Before-and-after object lists
- - -

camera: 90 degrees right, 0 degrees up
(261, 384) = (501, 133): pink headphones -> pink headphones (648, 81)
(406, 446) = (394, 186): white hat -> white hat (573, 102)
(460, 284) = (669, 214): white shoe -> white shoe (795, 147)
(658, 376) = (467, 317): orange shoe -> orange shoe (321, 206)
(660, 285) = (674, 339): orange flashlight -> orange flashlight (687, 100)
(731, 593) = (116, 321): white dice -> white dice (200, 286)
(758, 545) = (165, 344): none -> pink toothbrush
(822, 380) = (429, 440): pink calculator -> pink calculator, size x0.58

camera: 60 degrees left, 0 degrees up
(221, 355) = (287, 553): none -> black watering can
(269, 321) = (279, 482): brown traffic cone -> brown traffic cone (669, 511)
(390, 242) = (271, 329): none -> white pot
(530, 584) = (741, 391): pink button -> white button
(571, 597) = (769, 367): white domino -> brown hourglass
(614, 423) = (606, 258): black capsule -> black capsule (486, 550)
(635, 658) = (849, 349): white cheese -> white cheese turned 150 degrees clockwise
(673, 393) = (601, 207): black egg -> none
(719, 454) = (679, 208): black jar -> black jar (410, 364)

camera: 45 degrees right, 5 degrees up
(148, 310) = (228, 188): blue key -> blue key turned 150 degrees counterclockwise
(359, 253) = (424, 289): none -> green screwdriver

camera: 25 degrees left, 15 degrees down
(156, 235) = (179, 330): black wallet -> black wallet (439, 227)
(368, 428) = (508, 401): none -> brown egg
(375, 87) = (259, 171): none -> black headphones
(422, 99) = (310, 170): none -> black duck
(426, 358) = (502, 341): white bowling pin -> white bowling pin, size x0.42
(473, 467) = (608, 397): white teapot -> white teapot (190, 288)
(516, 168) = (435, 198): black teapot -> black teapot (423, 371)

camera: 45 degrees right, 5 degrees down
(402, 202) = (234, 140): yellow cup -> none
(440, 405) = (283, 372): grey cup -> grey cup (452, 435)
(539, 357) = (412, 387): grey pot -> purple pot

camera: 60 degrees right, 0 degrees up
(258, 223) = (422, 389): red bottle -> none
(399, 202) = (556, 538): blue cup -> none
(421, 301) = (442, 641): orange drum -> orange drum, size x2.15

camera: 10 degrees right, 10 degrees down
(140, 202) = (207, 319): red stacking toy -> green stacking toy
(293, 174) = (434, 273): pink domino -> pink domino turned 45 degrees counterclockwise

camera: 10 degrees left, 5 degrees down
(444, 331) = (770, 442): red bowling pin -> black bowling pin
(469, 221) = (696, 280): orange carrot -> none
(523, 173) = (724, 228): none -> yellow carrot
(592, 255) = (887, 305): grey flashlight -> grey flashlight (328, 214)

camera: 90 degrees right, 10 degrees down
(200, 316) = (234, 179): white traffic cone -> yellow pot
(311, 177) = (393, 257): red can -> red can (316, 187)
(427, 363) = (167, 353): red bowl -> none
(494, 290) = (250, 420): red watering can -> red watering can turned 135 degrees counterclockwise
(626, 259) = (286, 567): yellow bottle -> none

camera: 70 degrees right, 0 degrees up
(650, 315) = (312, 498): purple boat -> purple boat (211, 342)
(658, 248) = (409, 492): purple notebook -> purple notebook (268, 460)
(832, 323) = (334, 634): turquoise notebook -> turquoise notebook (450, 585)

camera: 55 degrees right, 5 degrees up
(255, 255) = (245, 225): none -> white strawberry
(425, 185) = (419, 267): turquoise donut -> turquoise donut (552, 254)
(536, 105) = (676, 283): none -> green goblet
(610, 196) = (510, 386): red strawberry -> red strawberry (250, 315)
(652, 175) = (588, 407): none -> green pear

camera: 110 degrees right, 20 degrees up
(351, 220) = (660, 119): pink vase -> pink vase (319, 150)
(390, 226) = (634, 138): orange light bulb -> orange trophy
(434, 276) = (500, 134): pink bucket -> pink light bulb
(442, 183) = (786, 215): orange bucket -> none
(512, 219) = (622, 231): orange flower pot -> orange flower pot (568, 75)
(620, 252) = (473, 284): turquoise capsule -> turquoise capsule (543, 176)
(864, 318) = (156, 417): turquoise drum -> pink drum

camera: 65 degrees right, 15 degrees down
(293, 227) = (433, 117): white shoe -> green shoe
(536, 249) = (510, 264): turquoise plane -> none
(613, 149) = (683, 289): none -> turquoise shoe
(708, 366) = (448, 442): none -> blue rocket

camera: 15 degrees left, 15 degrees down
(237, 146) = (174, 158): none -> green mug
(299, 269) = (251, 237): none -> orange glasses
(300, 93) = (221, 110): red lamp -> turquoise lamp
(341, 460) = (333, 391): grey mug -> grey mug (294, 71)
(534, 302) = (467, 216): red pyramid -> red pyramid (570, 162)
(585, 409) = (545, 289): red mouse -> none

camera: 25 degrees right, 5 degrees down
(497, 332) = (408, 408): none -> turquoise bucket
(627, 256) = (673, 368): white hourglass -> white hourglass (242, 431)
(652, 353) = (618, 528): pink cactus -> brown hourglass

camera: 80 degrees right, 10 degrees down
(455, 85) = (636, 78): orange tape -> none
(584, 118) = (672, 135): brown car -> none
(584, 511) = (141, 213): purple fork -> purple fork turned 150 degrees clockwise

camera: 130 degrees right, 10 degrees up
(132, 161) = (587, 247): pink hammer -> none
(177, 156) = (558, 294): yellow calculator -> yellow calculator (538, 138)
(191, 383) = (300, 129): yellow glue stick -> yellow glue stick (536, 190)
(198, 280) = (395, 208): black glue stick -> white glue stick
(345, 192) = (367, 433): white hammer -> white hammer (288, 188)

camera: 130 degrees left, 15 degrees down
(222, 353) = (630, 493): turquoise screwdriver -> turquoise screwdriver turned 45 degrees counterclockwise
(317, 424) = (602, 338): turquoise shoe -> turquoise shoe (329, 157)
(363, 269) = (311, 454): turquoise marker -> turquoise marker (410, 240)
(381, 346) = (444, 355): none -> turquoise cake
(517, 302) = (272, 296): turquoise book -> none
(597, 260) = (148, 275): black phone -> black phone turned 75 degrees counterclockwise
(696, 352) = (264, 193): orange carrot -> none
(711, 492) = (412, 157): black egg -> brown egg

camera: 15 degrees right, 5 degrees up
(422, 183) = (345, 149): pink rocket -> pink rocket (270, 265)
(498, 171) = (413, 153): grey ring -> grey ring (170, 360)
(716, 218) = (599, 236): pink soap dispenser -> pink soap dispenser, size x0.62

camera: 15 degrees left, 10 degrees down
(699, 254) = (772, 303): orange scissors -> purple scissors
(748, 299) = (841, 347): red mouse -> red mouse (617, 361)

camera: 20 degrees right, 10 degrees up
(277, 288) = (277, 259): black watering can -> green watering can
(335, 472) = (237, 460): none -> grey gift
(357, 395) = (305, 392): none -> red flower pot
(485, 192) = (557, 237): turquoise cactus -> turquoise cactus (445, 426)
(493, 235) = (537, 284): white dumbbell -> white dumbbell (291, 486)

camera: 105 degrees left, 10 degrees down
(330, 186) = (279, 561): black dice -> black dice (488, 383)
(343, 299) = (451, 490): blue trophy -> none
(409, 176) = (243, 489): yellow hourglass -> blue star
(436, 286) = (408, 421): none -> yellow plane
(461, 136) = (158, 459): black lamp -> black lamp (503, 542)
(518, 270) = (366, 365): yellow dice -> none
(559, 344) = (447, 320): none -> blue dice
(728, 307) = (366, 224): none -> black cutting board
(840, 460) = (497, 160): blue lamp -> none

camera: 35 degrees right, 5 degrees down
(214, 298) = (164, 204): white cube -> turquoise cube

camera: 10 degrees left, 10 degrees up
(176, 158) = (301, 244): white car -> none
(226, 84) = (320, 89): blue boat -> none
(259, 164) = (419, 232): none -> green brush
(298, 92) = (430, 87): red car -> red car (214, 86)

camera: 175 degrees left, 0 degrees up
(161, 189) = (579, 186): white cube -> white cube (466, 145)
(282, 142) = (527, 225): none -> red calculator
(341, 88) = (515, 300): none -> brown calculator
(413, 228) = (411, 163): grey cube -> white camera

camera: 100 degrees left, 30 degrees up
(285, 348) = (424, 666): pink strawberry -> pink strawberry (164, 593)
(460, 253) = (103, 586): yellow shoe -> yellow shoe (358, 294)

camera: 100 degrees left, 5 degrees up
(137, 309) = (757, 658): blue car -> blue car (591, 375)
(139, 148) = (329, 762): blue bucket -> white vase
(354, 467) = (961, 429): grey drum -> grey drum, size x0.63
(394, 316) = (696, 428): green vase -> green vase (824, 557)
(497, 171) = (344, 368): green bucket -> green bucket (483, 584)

- - -

# [What is expected]
Look above for the line with "(237, 146) = (174, 158): none -> green mug" and the line with "(748, 299) = (841, 347): red". Retype those two lines and every line between them exactly, adding nothing.

# [Answer to this task]
(237, 146) = (174, 158): none -> green mug
(299, 269) = (251, 237): none -> orange glasses
(300, 93) = (221, 110): red lamp -> turquoise lamp
(341, 460) = (333, 391): grey mug -> grey mug (294, 71)
(534, 302) = (467, 216): red pyramid -> red pyramid (570, 162)
(585, 409) = (545, 289): red mouse -> none

camera: 25 degrees right, 5 degrees down
(497, 332) = (408, 408): none -> turquoise bucket
(627, 256) = (673, 368): white hourglass -> white hourglass (242, 431)
(652, 353) = (618, 528): pink cactus -> brown hourglass

camera: 80 degrees right, 10 degrees down
(455, 85) = (636, 78): orange tape -> none
(584, 118) = (672, 135): brown car -> none
(584, 511) = (141, 213): purple fork -> purple fork turned 150 degrees clockwise

camera: 130 degrees right, 10 degrees up
(132, 161) = (587, 247): pink hammer -> none
(177, 156) = (558, 294): yellow calculator -> yellow calculator (538, 138)
(191, 383) = (300, 129): yellow glue stick -> yellow glue stick (536, 190)
(198, 280) = (395, 208): black glue stick -> white glue stick
(345, 192) = (367, 433): white hammer -> white hammer (288, 188)

camera: 130 degrees left, 15 degrees down
(222, 353) = (630, 493): turquoise screwdriver -> turquoise screwdriver turned 45 degrees counterclockwise
(317, 424) = (602, 338): turquoise shoe -> turquoise shoe (329, 157)
(363, 269) = (311, 454): turquoise marker -> turquoise marker (410, 240)
(381, 346) = (444, 355): none -> turquoise cake
(517, 302) = (272, 296): turquoise book -> none
(597, 260) = (148, 275): black phone -> black phone turned 75 degrees counterclockwise
(696, 352) = (264, 193): orange carrot -> none
(711, 492) = (412, 157): black egg -> brown egg

camera: 15 degrees right, 5 degrees up
(422, 183) = (345, 149): pink rocket -> pink rocket (270, 265)
(498, 171) = (413, 153): grey ring -> grey ring (170, 360)
(716, 218) = (599, 236): pink soap dispenser -> pink soap dispenser, size x0.62

camera: 15 degrees left, 10 degrees down
(699, 254) = (772, 303): orange scissors -> purple scissors
(748, 299) = (841, 347): red mouse -> red mouse (617, 361)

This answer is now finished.